## What is expected
Return the data exactly, apart from leaving out the pictures.

Image sequences with shape edits:
- - - -
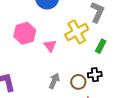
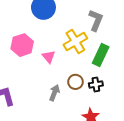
green rectangle: (101, 46) -> (101, 55), size x1.5
brown circle: (78, 82) -> (75, 82), moved

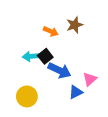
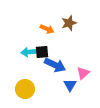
black square: (45, 56) -> (42, 52), turned 32
blue triangle: (76, 92) -> (70, 85), turned -32

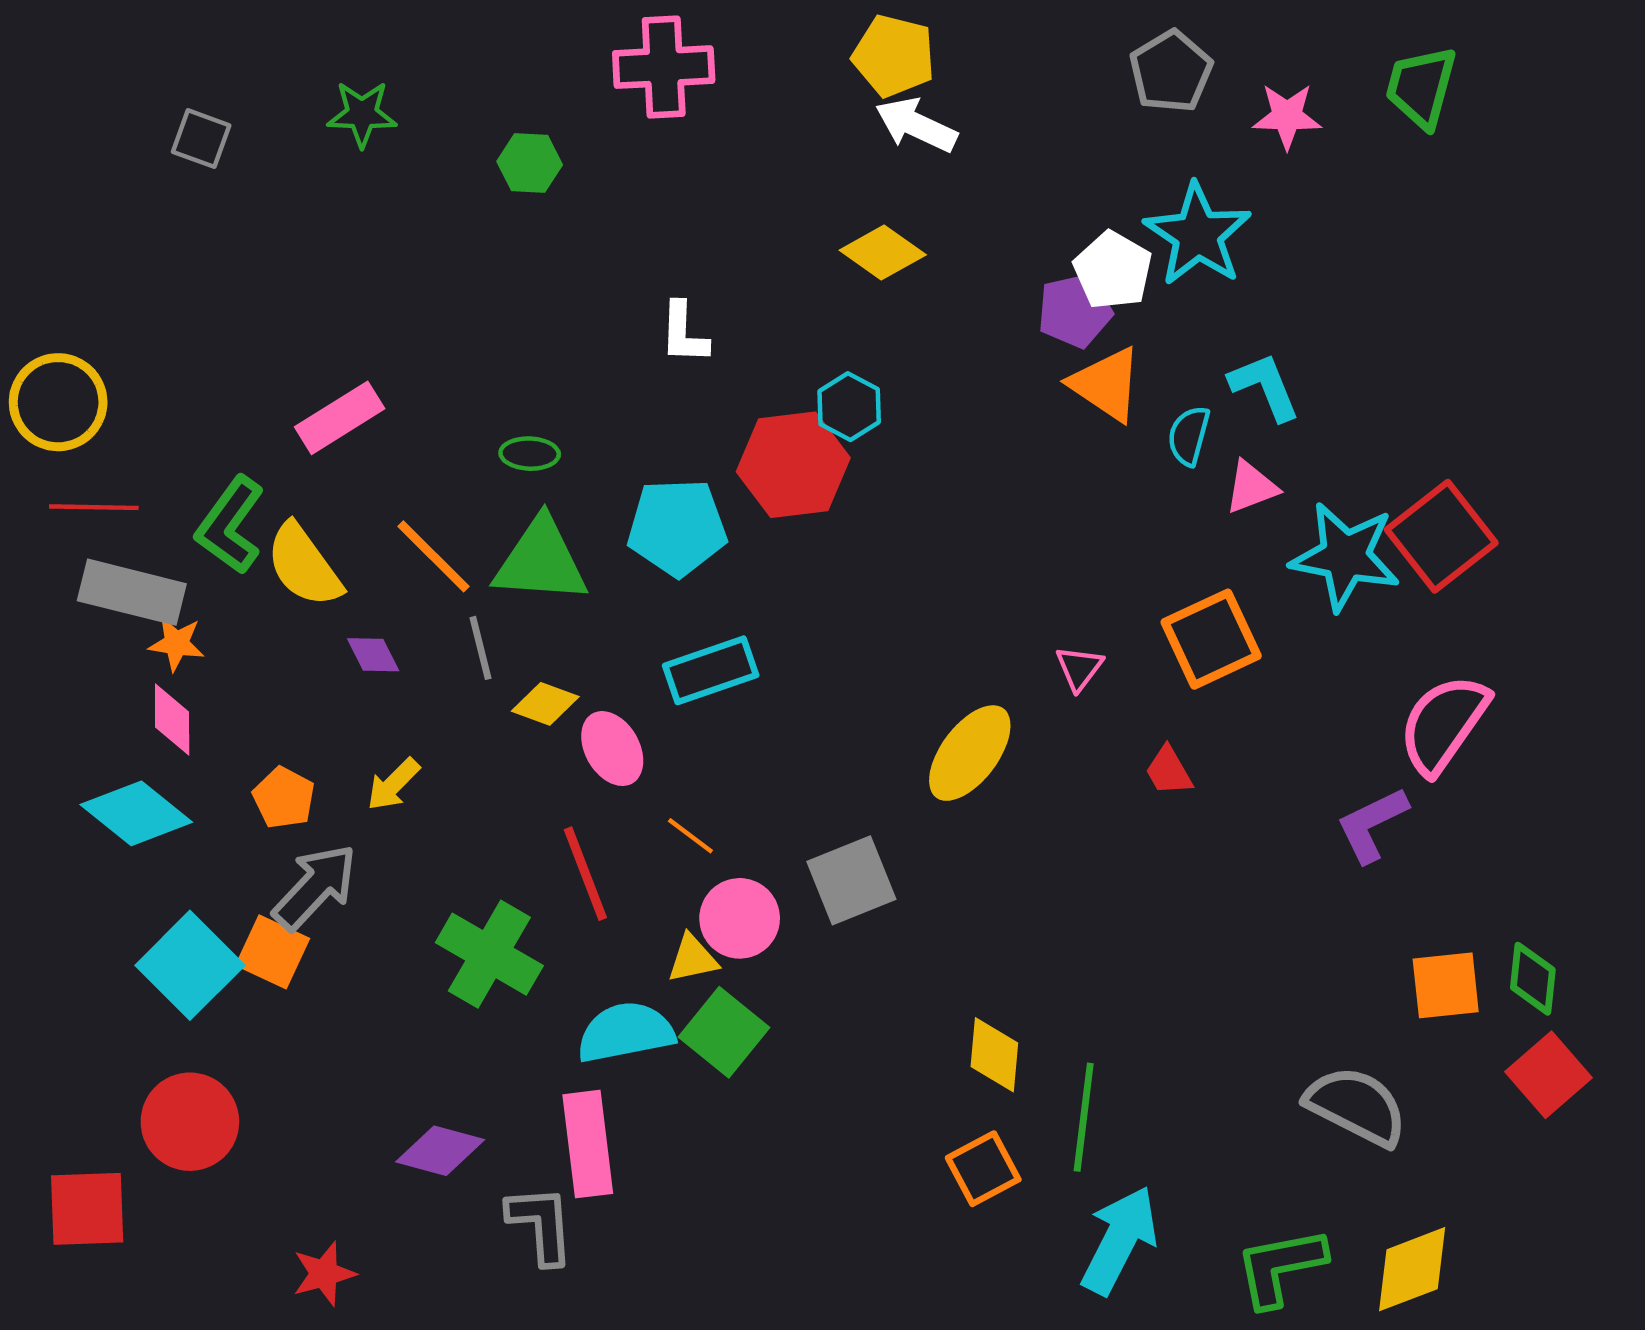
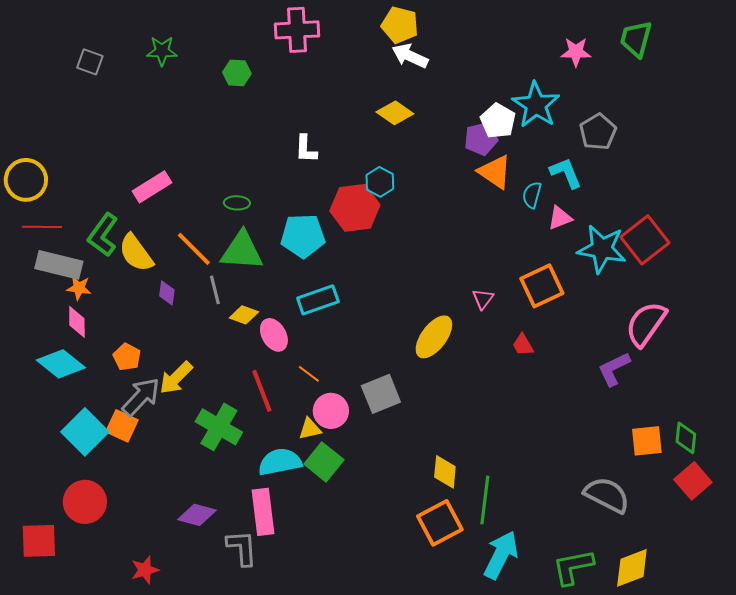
gray pentagon: (1171, 71) -> (598, 132), moved
purple diamond: (373, 655) -> (167, 293), turned 35
yellow arrow: (393, 784) -> (176, 378), moved, size x1.4
orange square: (983, 1169) -> (440, 523), size x1.4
- - - -
## Written solution
green rectangle: (101, 46) -> (101, 55), size x1.5
brown circle: (78, 82) -> (75, 82), moved

black square: (45, 56) -> (42, 52), turned 32
blue triangle: (76, 92) -> (70, 85), turned -32

gray pentagon: (1171, 71) -> (598, 132), moved
purple diamond: (373, 655) -> (167, 293), turned 35
yellow arrow: (393, 784) -> (176, 378), moved, size x1.4
orange square: (983, 1169) -> (440, 523), size x1.4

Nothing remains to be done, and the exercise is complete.